#### Dataset records ####

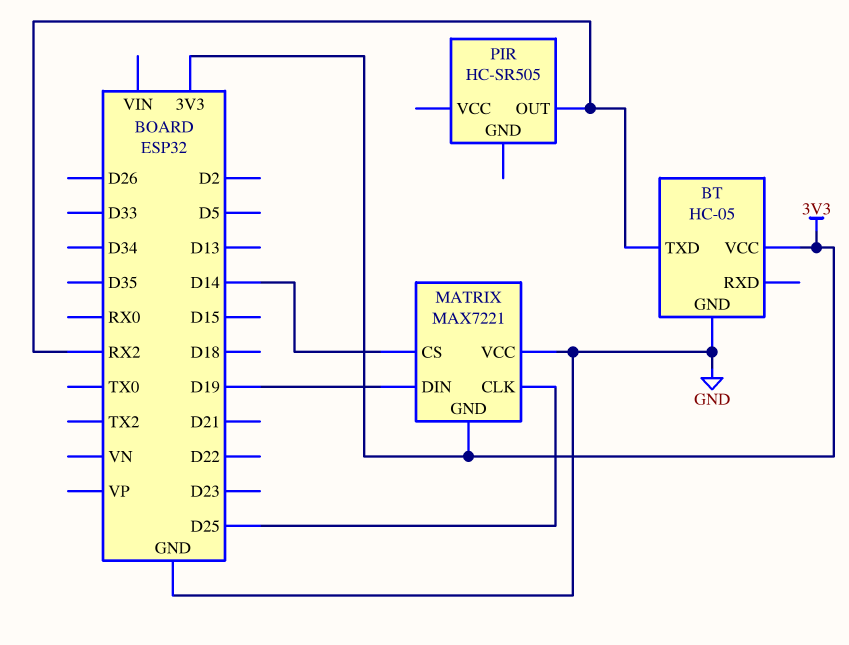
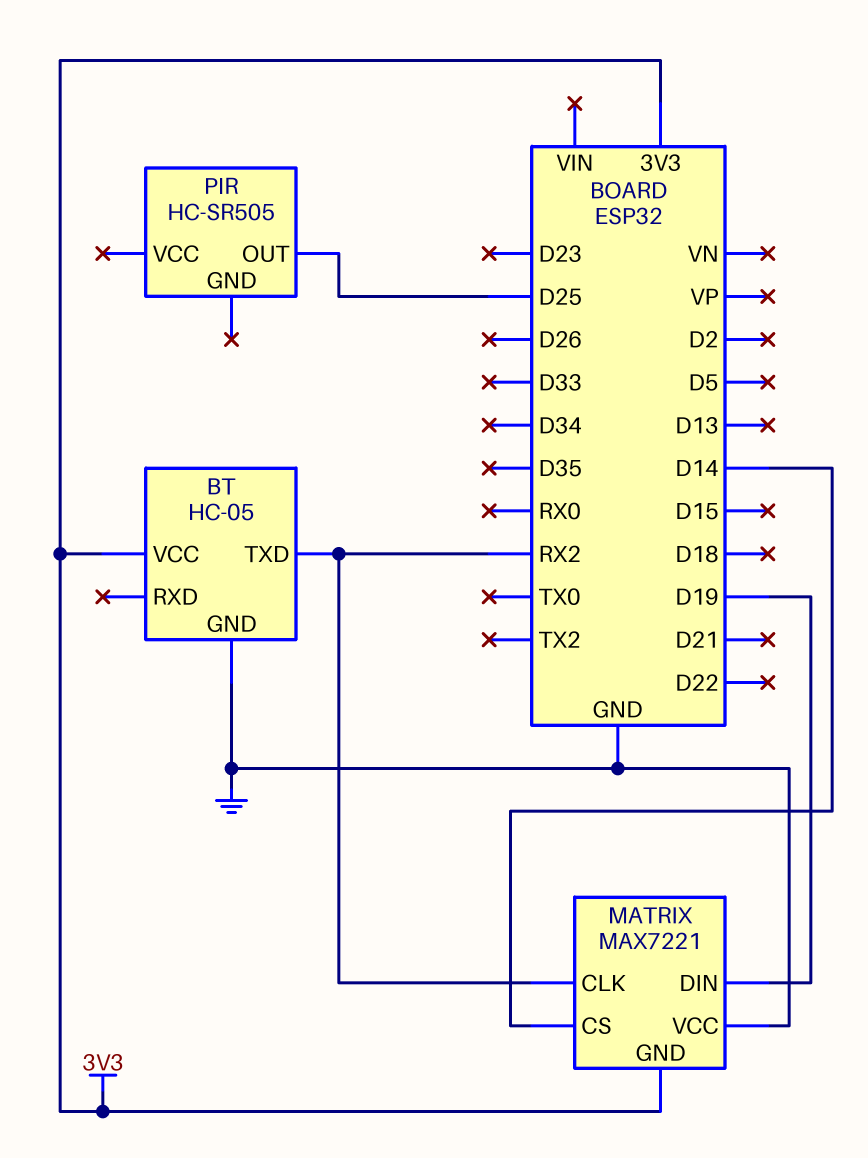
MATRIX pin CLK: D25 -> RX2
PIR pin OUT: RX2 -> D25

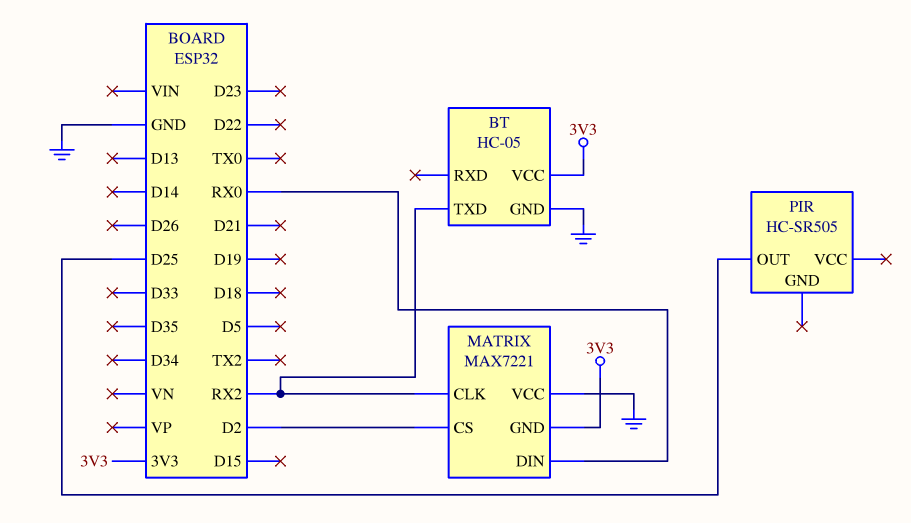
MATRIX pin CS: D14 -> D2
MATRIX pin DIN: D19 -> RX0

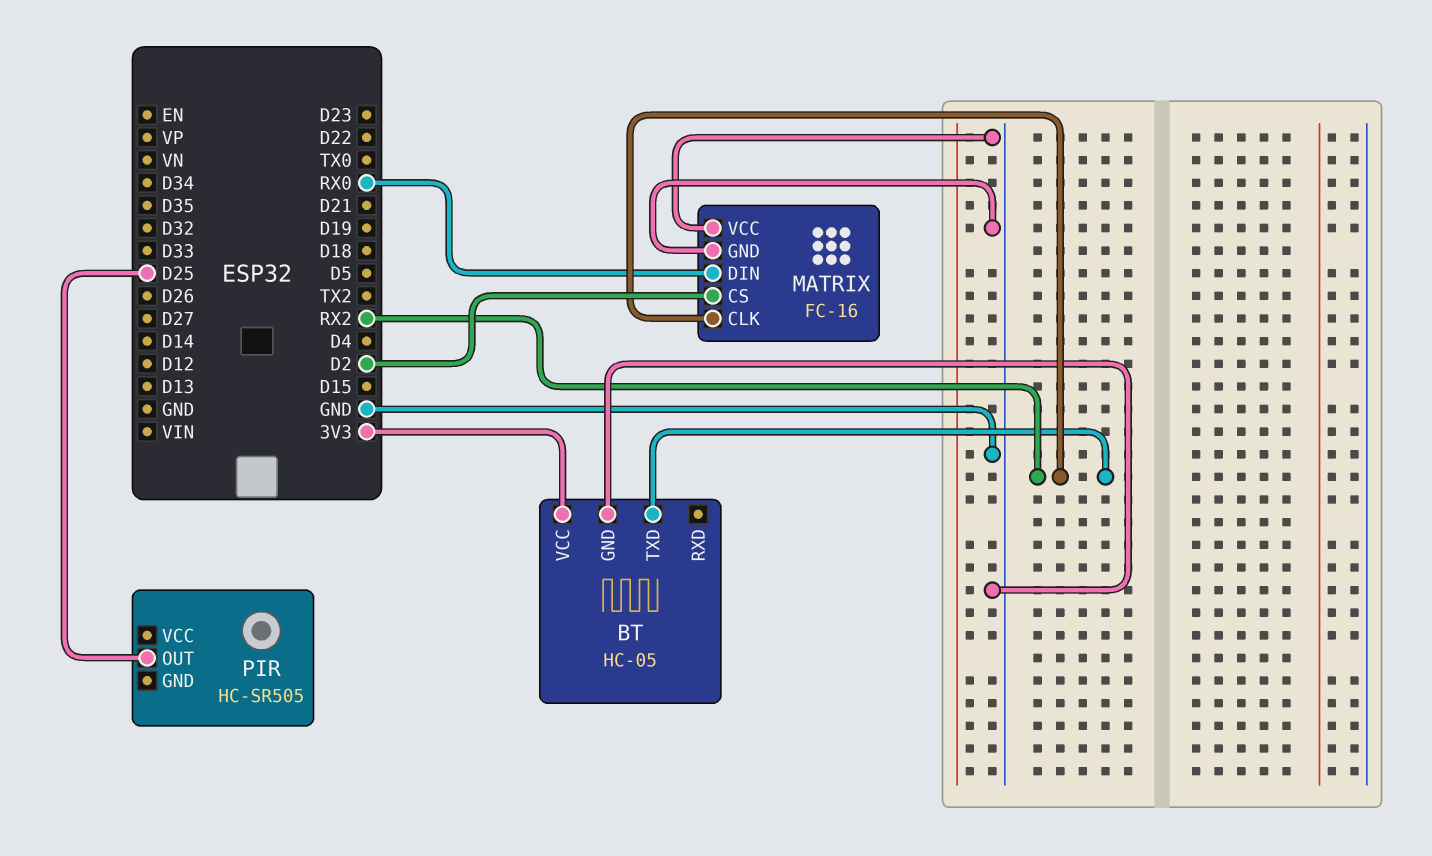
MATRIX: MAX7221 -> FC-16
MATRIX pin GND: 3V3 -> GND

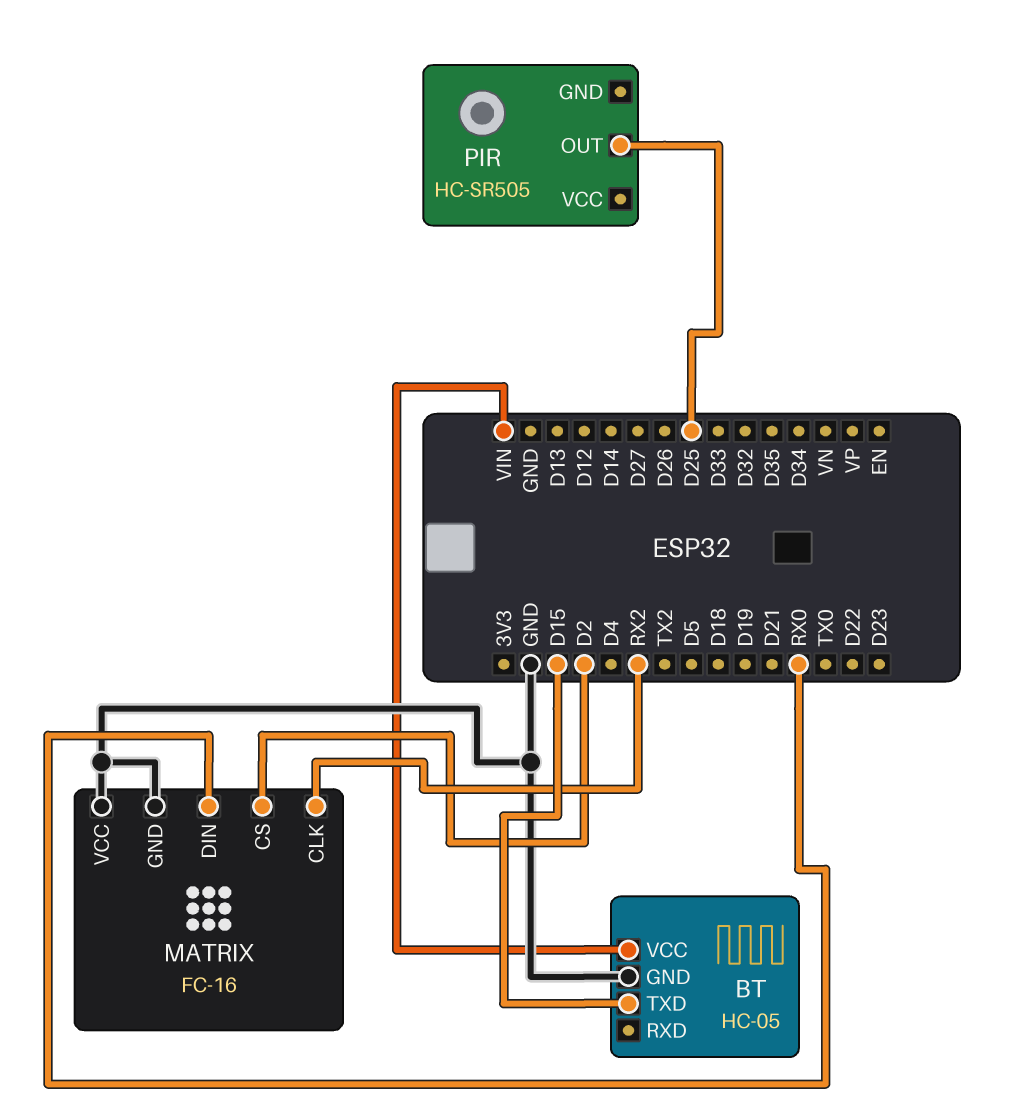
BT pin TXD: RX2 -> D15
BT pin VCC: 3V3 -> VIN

####

* **What to produce**: Copy every line above exactly, leaving no picture in the copy.

* **Exercise result**:
MATRIX pin CLK: D25 -> RX2
PIR pin OUT: RX2 -> D25

MATRIX pin CS: D14 -> D2
MATRIX pin DIN: D19 -> RX0

MATRIX: MAX7221 -> FC-16
MATRIX pin GND: 3V3 -> GND

BT pin TXD: RX2 -> D15
BT pin VCC: 3V3 -> VIN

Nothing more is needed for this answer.